Object change listings:
<<<<

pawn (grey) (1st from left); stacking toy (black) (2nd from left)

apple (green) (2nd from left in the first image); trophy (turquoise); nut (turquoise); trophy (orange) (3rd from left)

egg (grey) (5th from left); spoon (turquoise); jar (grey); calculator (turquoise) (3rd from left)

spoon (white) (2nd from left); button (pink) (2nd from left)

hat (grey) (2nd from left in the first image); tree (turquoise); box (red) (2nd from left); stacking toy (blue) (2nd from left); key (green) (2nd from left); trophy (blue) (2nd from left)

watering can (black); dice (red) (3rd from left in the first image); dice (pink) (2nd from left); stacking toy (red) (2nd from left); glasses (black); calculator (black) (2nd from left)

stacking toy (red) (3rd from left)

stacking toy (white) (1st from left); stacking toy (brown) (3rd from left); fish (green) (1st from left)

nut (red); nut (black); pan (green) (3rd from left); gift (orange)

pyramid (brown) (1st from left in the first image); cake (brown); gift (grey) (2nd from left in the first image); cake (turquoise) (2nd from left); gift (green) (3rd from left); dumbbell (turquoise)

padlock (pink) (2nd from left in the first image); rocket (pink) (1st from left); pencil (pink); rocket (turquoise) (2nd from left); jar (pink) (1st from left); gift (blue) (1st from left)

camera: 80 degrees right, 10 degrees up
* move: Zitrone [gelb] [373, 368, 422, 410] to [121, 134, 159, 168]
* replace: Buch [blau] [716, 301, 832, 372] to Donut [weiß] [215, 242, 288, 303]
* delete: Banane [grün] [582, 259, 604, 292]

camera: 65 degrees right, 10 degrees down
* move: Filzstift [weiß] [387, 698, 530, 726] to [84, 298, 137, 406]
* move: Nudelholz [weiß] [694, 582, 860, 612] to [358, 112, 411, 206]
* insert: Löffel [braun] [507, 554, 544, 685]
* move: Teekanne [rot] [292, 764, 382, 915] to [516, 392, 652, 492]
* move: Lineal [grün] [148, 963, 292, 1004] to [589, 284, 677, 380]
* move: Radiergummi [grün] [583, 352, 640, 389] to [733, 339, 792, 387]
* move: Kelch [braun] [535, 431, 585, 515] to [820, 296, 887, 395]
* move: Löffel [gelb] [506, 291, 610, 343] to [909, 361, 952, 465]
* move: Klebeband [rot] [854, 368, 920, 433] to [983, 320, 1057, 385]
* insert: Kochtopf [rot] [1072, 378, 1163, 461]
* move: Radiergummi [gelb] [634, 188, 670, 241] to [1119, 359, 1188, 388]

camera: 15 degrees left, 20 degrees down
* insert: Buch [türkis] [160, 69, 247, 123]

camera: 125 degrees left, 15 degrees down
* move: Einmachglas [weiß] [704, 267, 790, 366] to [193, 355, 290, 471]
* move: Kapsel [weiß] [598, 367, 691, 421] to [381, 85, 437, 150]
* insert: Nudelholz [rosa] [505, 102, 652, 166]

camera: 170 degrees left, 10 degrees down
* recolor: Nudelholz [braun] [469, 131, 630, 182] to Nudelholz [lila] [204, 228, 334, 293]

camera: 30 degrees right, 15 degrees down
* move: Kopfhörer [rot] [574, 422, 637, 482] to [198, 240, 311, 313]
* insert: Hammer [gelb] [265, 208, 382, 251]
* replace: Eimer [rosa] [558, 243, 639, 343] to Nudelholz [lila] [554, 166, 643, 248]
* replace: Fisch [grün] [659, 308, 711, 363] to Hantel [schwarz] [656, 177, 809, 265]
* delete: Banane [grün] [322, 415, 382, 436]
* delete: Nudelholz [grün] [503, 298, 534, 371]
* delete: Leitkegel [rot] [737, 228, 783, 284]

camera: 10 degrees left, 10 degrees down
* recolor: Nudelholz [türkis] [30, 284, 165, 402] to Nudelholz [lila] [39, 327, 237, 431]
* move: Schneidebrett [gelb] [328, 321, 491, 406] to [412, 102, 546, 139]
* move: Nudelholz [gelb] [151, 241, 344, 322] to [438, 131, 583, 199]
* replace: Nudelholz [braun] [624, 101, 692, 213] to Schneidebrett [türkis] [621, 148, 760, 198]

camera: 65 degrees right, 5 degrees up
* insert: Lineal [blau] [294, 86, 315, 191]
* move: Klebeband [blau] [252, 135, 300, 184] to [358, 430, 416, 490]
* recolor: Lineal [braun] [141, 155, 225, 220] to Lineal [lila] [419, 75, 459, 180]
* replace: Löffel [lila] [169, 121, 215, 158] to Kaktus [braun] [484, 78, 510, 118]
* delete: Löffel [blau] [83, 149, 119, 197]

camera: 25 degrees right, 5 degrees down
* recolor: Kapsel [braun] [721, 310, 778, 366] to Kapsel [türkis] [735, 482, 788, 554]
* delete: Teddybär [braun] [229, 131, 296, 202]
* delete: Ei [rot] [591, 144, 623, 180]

>>>>

A complete and exact reproduction of the data is needed.

■ **Written response**:
pawn (grey) (1st from left); stacking toy (black) (2nd from left)

apple (green) (2nd from left in the first image); trophy (turquoise); nut (turquoise); trophy (orange) (3rd from left)

egg (grey) (5th from left); spoon (turquoise); jar (grey); calculator (turquoise) (3rd from left)

spoon (white) (2nd from left); button (pink) (2nd from left)

hat (grey) (2nd from left in the first image); tree (turquoise); box (red) (2nd from left); stacking toy (blue) (2nd from left); key (green) (2nd from left); trophy (blue) (2nd from left)

watering can (black); dice (red) (3rd from left in the first image); dice (pink) (2nd from left); stacking toy (red) (2nd from left); glasses (black); calculator (black) (2nd from left)

stacking toy (red) (3rd from left)

stacking toy (white) (1st from left); stacking toy (brown) (3rd from left); fish (green) (1st from left)

nut (red); nut (black); pan (green) (3rd from left); gift (orange)

pyramid (brown) (1st from left in the first image); cake (brown); gift (grey) (2nd from left in the first image); cake (turquoise) (2nd from left); gift (green) (3rd from left); dumbbell (turquoise)

padlock (pink) (2nd from left in the first image); rocket (pink) (1st from left); pencil (pink); rocket (turquoise) (2nd from left); jar (pink) (1st from left); gift (blue) (1st from left)

camera: 80 degrees right, 10 degrees up
* move: Zitrone [gelb] [373, 368, 422, 410] to [121, 134, 159, 168]
* replace: Buch [blau] [716, 301, 832, 372] to Donut [weiß] [215, 242, 288, 303]
* delete: Banane [grün] [582, 259, 604, 292]

camera: 65 degrees right, 10 degrees down
* move: Filzstift [weiß] [387, 698, 530, 726] to [84, 298, 137, 406]
* move: Nudelholz [weiß] [694, 582, 860, 612] to [358, 112, 411, 206]
* insert: Löffel [braun] [507, 554, 544, 685]
* move: Teekanne [rot] [292, 764, 382, 915] to [516, 392, 652, 492]
* move: Lineal [grün] [148, 963, 292, 1004] to [589, 284, 677, 380]
* move: Radiergummi [grün] [583, 352, 640, 389] to [733, 339, 792, 387]
* move: Kelch [braun] [535, 431, 585, 515] to [820, 296, 887, 395]
* move: Löffel [gelb] [506, 291, 610, 343] to [909, 361, 952, 465]
* move: Klebeband [rot] [854, 368, 920, 433] to [983, 320, 1057, 385]
* insert: Kochtopf [rot] [1072, 378, 1163, 461]
* move: Radiergummi [gelb] [634, 188, 670, 241] to [1119, 359, 1188, 388]

camera: 15 degrees left, 20 degrees down
* insert: Buch [türkis] [160, 69, 247, 123]

camera: 125 degrees left, 15 degrees down
* move: Einmachglas [weiß] [704, 267, 790, 366] to [193, 355, 290, 471]
* move: Kapsel [weiß] [598, 367, 691, 421] to [381, 85, 437, 150]
* insert: Nudelholz [rosa] [505, 102, 652, 166]

camera: 170 degrees left, 10 degrees down
* recolor: Nudelholz [braun] [469, 131, 630, 182] to Nudelholz [lila] [204, 228, 334, 293]

camera: 30 degrees right, 15 degrees down
* move: Kopfhörer [rot] [574, 422, 637, 482] to [198, 240, 311, 313]
* insert: Hammer [gelb] [265, 208, 382, 251]
* replace: Eimer [rosa] [558, 243, 639, 343] to Nudelholz [lila] [554, 166, 643, 248]
* replace: Fisch [grün] [659, 308, 711, 363] to Hantel [schwarz] [656, 177, 809, 265]
* delete: Banane [grün] [322, 415, 382, 436]
* delete: Nudelholz [grün] [503, 298, 534, 371]
* delete: Leitkegel [rot] [737, 228, 783, 284]

camera: 10 degrees left, 10 degrees down
* recolor: Nudelholz [türkis] [30, 284, 165, 402] to Nudelholz [lila] [39, 327, 237, 431]
* move: Schneidebrett [gelb] [328, 321, 491, 406] to [412, 102, 546, 139]
* move: Nudelholz [gelb] [151, 241, 344, 322] to [438, 131, 583, 199]
* replace: Nudelholz [braun] [624, 101, 692, 213] to Schneidebrett [türkis] [621, 148, 760, 198]

camera: 65 degrees right, 5 degrees up
* insert: Lineal [blau] [294, 86, 315, 191]
* move: Klebeband [blau] [252, 135, 300, 184] to [358, 430, 416, 490]
* recolor: Lineal [braun] [141, 155, 225, 220] to Lineal [lila] [419, 75, 459, 180]
* replace: Löffel [lila] [169, 121, 215, 158] to Kaktus [braun] [484, 78, 510, 118]
* delete: Löffel [blau] [83, 149, 119, 197]

camera: 25 degrees right, 5 degrees down
* recolor: Kapsel [braun] [721, 310, 778, 366] to Kapsel [türkis] [735, 482, 788, 554]
* delete: Teddybär [braun] [229, 131, 296, 202]
* delete: Ei [rot] [591, 144, 623, 180]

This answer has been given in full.